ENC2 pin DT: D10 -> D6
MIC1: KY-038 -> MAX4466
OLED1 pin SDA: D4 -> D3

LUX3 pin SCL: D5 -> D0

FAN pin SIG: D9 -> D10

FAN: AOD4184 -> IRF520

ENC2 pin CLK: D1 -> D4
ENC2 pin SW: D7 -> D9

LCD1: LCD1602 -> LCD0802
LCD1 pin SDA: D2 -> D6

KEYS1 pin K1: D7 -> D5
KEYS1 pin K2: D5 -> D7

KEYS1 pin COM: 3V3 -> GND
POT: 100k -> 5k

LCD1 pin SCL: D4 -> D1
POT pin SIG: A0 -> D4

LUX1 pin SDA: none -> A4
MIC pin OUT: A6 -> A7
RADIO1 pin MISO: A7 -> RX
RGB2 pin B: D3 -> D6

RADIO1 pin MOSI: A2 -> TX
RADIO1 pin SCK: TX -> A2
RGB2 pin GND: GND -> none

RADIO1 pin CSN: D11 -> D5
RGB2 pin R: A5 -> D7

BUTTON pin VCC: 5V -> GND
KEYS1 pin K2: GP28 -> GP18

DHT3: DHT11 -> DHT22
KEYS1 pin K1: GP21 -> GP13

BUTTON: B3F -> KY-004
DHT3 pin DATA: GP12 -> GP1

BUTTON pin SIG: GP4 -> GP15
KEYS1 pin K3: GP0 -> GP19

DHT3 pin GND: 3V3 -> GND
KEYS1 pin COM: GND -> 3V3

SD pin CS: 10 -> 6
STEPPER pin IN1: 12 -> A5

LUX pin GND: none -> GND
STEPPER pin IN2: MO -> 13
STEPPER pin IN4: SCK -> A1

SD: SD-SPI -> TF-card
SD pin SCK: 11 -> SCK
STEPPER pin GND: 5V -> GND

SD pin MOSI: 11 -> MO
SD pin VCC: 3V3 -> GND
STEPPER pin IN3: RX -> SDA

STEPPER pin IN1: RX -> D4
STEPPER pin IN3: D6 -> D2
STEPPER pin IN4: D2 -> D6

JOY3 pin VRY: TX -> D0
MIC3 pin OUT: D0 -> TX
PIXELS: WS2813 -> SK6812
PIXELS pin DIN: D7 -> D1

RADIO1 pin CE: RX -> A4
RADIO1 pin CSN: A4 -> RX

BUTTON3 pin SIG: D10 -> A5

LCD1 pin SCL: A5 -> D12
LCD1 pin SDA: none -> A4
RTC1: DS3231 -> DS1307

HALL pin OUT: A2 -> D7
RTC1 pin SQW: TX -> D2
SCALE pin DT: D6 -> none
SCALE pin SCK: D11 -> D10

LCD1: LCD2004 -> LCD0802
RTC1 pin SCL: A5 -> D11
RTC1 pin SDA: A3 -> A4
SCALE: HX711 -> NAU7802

◆ YOUR INSTRUCTIONS ◆
A faithful, word-for-word transcript of the material above is the required answer.

◆ EXERCISE SOLUTION ◆
ENC2 pin DT: D10 -> D6
MIC1: KY-038 -> MAX4466
OLED1 pin SDA: D4 -> D3

LUX3 pin SCL: D5 -> D0

FAN pin SIG: D9 -> D10

FAN: AOD4184 -> IRF520

ENC2 pin CLK: D1 -> D4
ENC2 pin SW: D7 -> D9

LCD1: LCD1602 -> LCD0802
LCD1 pin SDA: D2 -> D6

KEYS1 pin K1: D7 -> D5
KEYS1 pin K2: D5 -> D7

KEYS1 pin COM: 3V3 -> GND
POT: 100k -> 5k

LCD1 pin SCL: D4 -> D1
POT pin SIG: A0 -> D4

LUX1 pin SDA: none -> A4
MIC pin OUT: A6 -> A7
RADIO1 pin MISO: A7 -> RX
RGB2 pin B: D3 -> D6

RADIO1 pin MOSI: A2 -> TX
RADIO1 pin SCK: TX -> A2
RGB2 pin GND: GND -> none

RADIO1 pin CSN: D11 -> D5
RGB2 pin R: A5 -> D7

BUTTON pin VCC: 5V -> GND
KEYS1 pin K2: GP28 -> GP18

DHT3: DHT11 -> DHT22
KEYS1 pin K1: GP21 -> GP13

BUTTON: B3F -> KY-004
DHT3 pin DATA: GP12 -> GP1

BUTTON pin SIG: GP4 -> GP15
KEYS1 pin K3: GP0 -> GP19

DHT3 pin GND: 3V3 -> GND
KEYS1 pin COM: GND -> 3V3

SD pin CS: 10 -> 6
STEPPER pin IN1: 12 -> A5

LUX pin GND: none -> GND
STEPPER pin IN2: MO -> 13
STEPPER pin IN4: SCK -> A1

SD: SD-SPI -> TF-card
SD pin SCK: 11 -> SCK
STEPPER pin GND: 5V -> GND

SD pin MOSI: 11 -> MO
SD pin VCC: 3V3 -> GND
STEPPER pin IN3: RX -> SDA

STEPPER pin IN1: RX -> D4
STEPPER pin IN3: D6 -> D2
STEPPER pin IN4: D2 -> D6

JOY3 pin VRY: TX -> D0
MIC3 pin OUT: D0 -> TX
PIXELS: WS2813 -> SK6812
PIXELS pin DIN: D7 -> D1

RADIO1 pin CE: RX -> A4
RADIO1 pin CSN: A4 -> RX

BUTTON3 pin SIG: D10 -> A5

LCD1 pin SCL: A5 -> D12
LCD1 pin SDA: none -> A4
RTC1: DS3231 -> DS1307

HALL pin OUT: A2 -> D7
RTC1 pin SQW: TX -> D2
SCALE pin DT: D6 -> none
SCALE pin SCK: D11 -> D10

LCD1: LCD2004 -> LCD0802
RTC1 pin SCL: A5 -> D11
RTC1 pin SDA: A3 -> A4
SCALE: HX711 -> NAU7802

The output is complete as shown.